TASK ITEM
Make an exact copy of every entry.

RECORDS SHOWN
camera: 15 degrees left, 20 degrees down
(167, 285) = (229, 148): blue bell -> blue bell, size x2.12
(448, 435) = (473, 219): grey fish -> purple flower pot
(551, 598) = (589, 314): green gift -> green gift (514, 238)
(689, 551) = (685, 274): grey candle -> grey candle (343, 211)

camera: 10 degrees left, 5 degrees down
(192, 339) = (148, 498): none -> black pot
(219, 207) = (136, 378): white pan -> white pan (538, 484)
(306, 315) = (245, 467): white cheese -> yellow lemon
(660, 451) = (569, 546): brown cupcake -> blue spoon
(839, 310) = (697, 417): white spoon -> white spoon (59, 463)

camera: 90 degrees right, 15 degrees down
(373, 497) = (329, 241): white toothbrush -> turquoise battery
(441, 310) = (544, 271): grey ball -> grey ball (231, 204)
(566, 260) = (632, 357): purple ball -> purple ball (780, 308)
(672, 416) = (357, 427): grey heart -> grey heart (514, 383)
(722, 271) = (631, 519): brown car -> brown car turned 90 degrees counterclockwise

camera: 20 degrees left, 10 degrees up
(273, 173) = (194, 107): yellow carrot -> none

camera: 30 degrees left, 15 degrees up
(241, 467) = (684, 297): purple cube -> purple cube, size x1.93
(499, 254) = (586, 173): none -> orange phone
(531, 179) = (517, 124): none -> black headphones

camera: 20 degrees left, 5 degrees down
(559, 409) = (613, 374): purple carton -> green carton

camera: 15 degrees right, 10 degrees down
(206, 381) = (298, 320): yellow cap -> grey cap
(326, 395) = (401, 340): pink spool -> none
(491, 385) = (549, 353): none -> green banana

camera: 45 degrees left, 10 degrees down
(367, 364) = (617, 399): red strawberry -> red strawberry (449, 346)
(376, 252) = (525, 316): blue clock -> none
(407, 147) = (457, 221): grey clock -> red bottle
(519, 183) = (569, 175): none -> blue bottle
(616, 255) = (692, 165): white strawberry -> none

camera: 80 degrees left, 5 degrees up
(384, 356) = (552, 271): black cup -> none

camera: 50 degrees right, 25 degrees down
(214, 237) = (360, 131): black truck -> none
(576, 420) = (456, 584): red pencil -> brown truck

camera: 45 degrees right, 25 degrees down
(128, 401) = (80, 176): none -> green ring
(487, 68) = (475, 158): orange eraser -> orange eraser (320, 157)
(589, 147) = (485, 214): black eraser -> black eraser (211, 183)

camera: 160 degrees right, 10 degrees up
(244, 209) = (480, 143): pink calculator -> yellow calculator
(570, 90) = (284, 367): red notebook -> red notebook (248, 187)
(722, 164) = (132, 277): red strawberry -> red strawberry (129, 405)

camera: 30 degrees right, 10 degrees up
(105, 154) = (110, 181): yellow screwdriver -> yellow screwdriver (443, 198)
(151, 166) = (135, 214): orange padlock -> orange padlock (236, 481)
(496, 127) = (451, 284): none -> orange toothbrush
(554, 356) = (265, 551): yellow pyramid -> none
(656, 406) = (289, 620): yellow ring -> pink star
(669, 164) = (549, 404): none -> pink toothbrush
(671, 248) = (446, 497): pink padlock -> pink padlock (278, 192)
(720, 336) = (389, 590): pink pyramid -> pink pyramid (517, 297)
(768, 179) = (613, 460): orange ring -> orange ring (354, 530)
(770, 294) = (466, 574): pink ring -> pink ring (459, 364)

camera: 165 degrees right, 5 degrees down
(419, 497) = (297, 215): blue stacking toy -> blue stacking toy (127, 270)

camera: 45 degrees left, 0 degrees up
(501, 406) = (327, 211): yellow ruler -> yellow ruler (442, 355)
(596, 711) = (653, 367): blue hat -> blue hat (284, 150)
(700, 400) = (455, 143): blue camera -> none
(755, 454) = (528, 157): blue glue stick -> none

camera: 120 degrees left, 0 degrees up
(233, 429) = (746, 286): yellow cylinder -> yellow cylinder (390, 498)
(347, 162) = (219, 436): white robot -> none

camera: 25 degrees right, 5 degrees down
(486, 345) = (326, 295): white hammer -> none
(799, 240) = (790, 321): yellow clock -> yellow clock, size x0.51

EXERCISE SOLUTION
camera: 15 degrees left, 20 degrees down
(167, 285) = (229, 148): blue bell -> blue bell, size x2.12
(448, 435) = (473, 219): grey fish -> purple flower pot
(551, 598) = (589, 314): green gift -> green gift (514, 238)
(689, 551) = (685, 274): grey candle -> grey candle (343, 211)

camera: 10 degrees left, 5 degrees down
(192, 339) = (148, 498): none -> black pot
(219, 207) = (136, 378): white pan -> white pan (538, 484)
(306, 315) = (245, 467): white cheese -> yellow lemon
(660, 451) = (569, 546): brown cupcake -> blue spoon
(839, 310) = (697, 417): white spoon -> white spoon (59, 463)

camera: 90 degrees right, 15 degrees down
(373, 497) = (329, 241): white toothbrush -> turquoise battery
(441, 310) = (544, 271): grey ball -> grey ball (231, 204)
(566, 260) = (632, 357): purple ball -> purple ball (780, 308)
(672, 416) = (357, 427): grey heart -> grey heart (514, 383)
(722, 271) = (631, 519): brown car -> brown car turned 90 degrees counterclockwise

camera: 20 degrees left, 10 degrees up
(273, 173) = (194, 107): yellow carrot -> none

camera: 30 degrees left, 15 degrees up
(241, 467) = (684, 297): purple cube -> purple cube, size x1.93
(499, 254) = (586, 173): none -> orange phone
(531, 179) = (517, 124): none -> black headphones

camera: 20 degrees left, 5 degrees down
(559, 409) = (613, 374): purple carton -> green carton

camera: 15 degrees right, 10 degrees down
(206, 381) = (298, 320): yellow cap -> grey cap
(326, 395) = (401, 340): pink spool -> none
(491, 385) = (549, 353): none -> green banana

camera: 45 degrees left, 10 degrees down
(367, 364) = (617, 399): red strawberry -> red strawberry (449, 346)
(376, 252) = (525, 316): blue clock -> none
(407, 147) = (457, 221): grey clock -> red bottle
(519, 183) = (569, 175): none -> blue bottle
(616, 255) = (692, 165): white strawberry -> none

camera: 80 degrees left, 5 degrees up
(384, 356) = (552, 271): black cup -> none

camera: 50 degrees right, 25 degrees down
(214, 237) = (360, 131): black truck -> none
(576, 420) = (456, 584): red pencil -> brown truck

camera: 45 degrees right, 25 degrees down
(128, 401) = (80, 176): none -> green ring
(487, 68) = (475, 158): orange eraser -> orange eraser (320, 157)
(589, 147) = (485, 214): black eraser -> black eraser (211, 183)

camera: 160 degrees right, 10 degrees up
(244, 209) = (480, 143): pink calculator -> yellow calculator
(570, 90) = (284, 367): red notebook -> red notebook (248, 187)
(722, 164) = (132, 277): red strawberry -> red strawberry (129, 405)

camera: 30 degrees right, 10 degrees up
(105, 154) = (110, 181): yellow screwdriver -> yellow screwdriver (443, 198)
(151, 166) = (135, 214): orange padlock -> orange padlock (236, 481)
(496, 127) = (451, 284): none -> orange toothbrush
(554, 356) = (265, 551): yellow pyramid -> none
(656, 406) = (289, 620): yellow ring -> pink star
(669, 164) = (549, 404): none -> pink toothbrush
(671, 248) = (446, 497): pink padlock -> pink padlock (278, 192)
(720, 336) = (389, 590): pink pyramid -> pink pyramid (517, 297)
(768, 179) = (613, 460): orange ring -> orange ring (354, 530)
(770, 294) = (466, 574): pink ring -> pink ring (459, 364)

camera: 165 degrees right, 5 degrees down
(419, 497) = (297, 215): blue stacking toy -> blue stacking toy (127, 270)

camera: 45 degrees left, 0 degrees up
(501, 406) = (327, 211): yellow ruler -> yellow ruler (442, 355)
(596, 711) = (653, 367): blue hat -> blue hat (284, 150)
(700, 400) = (455, 143): blue camera -> none
(755, 454) = (528, 157): blue glue stick -> none

camera: 120 degrees left, 0 degrees up
(233, 429) = (746, 286): yellow cylinder -> yellow cylinder (390, 498)
(347, 162) = (219, 436): white robot -> none

camera: 25 degrees right, 5 degrees down
(486, 345) = (326, 295): white hammer -> none
(799, 240) = (790, 321): yellow clock -> yellow clock, size x0.51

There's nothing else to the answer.